TRY IT
Transcribe each record exactly. Omit the pictures.
==*==
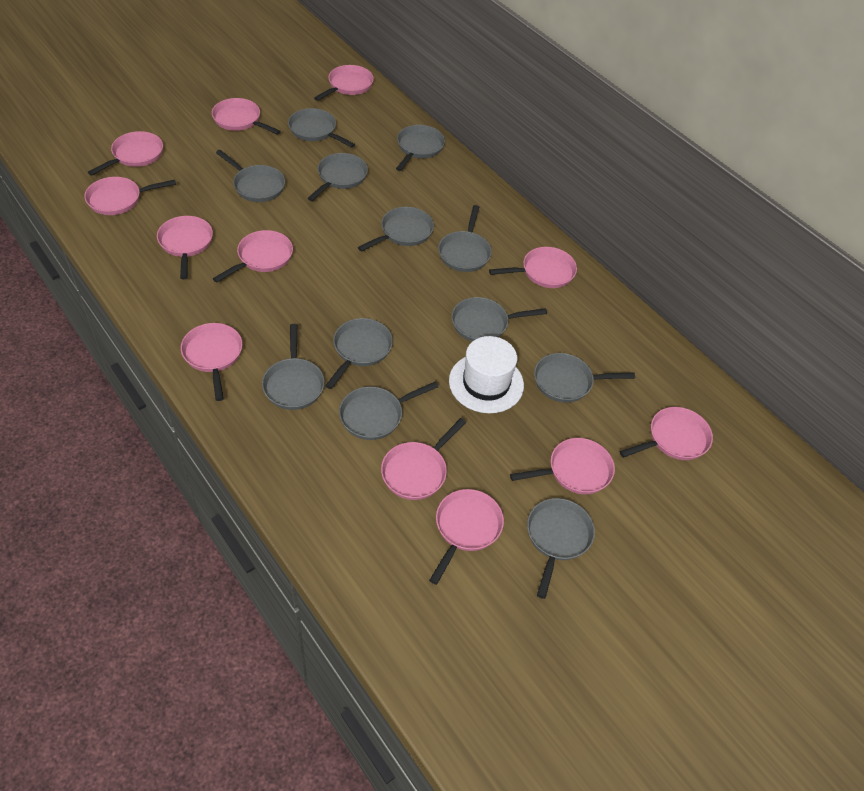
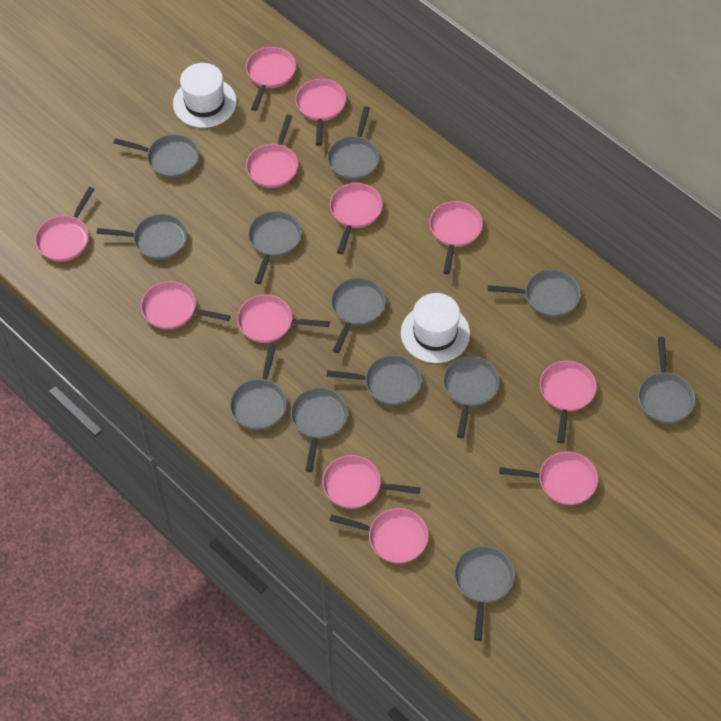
white hat: 1 -> 2

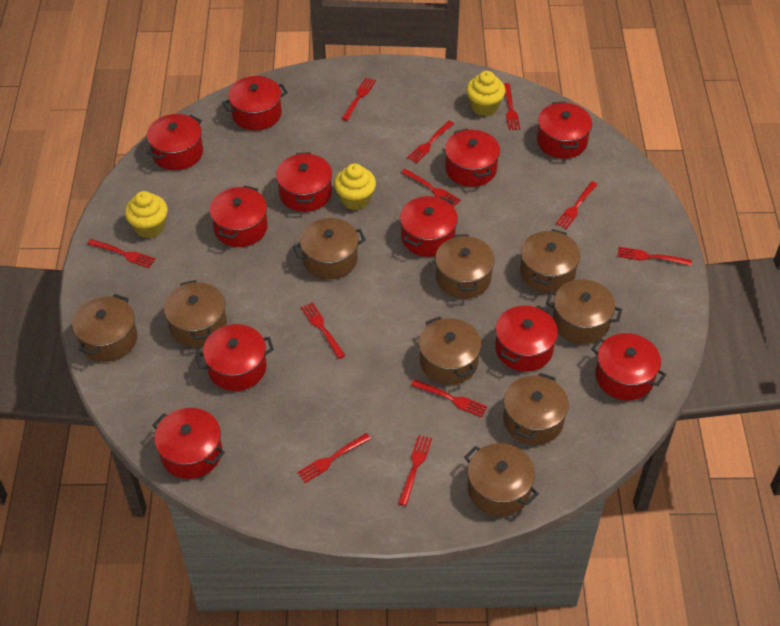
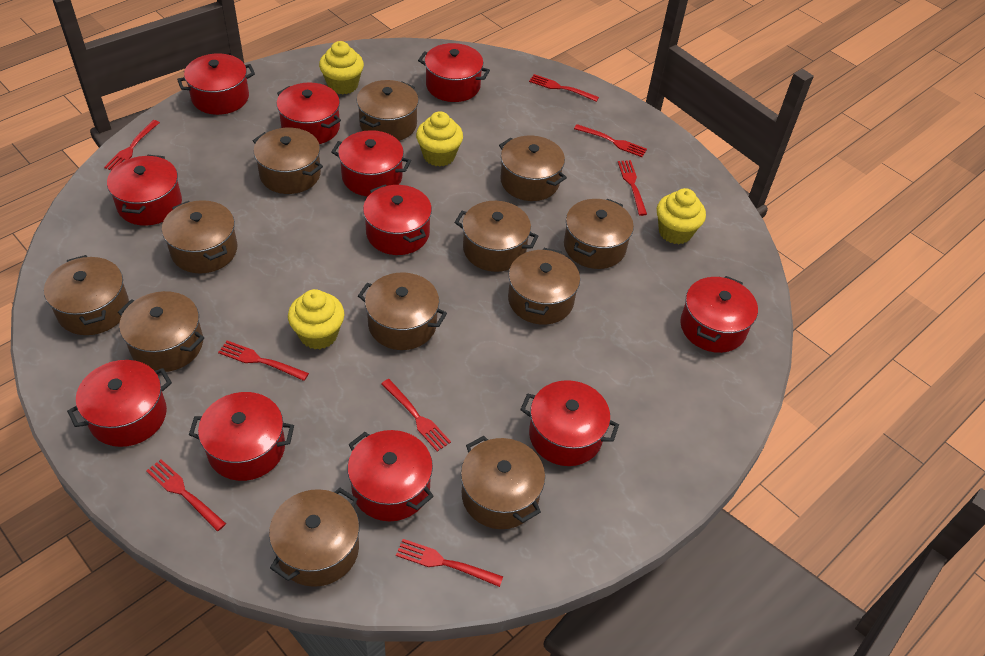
brown pot: 9 -> 12
red fork: 11 -> 8
yellow cupcake: 3 -> 4

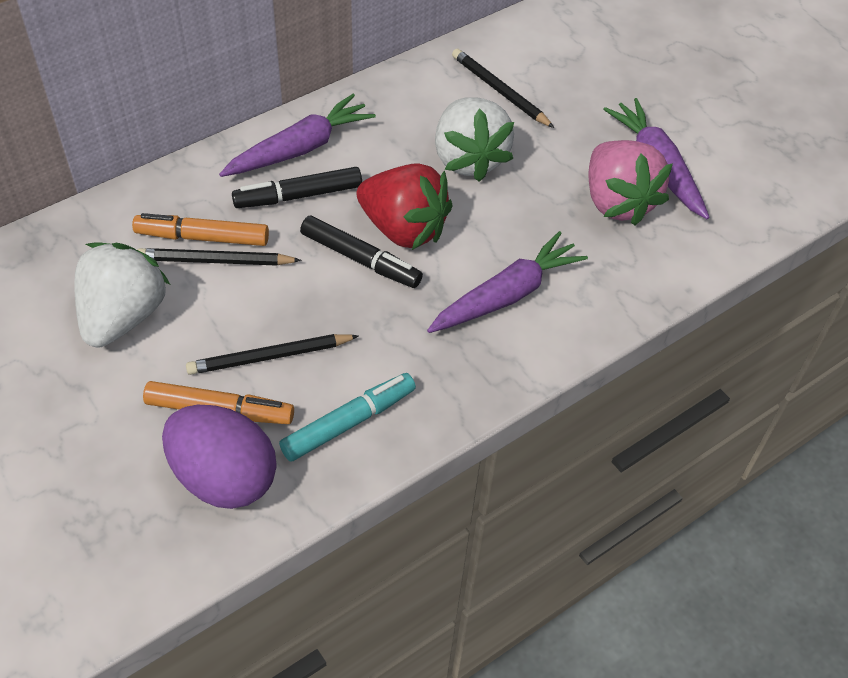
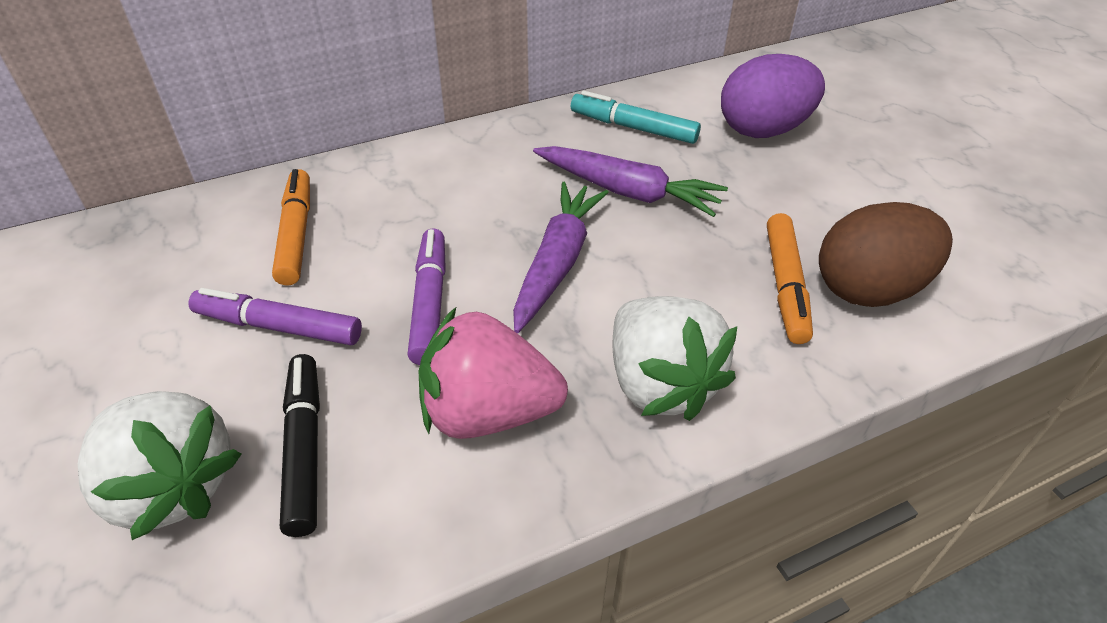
black marker: 2 -> 1
black pencil: 3 -> 0
brown egg: 0 -> 1
purple carrot: 3 -> 2
purple marker: 0 -> 2
red strawberry: 1 -> 0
==*==
RESPONSE BOX
white hat: 1 -> 2

brown pot: 9 -> 12
red fork: 11 -> 8
yellow cupcake: 3 -> 4

black marker: 2 -> 1
black pencil: 3 -> 0
brown egg: 0 -> 1
purple carrot: 3 -> 2
purple marker: 0 -> 2
red strawberry: 1 -> 0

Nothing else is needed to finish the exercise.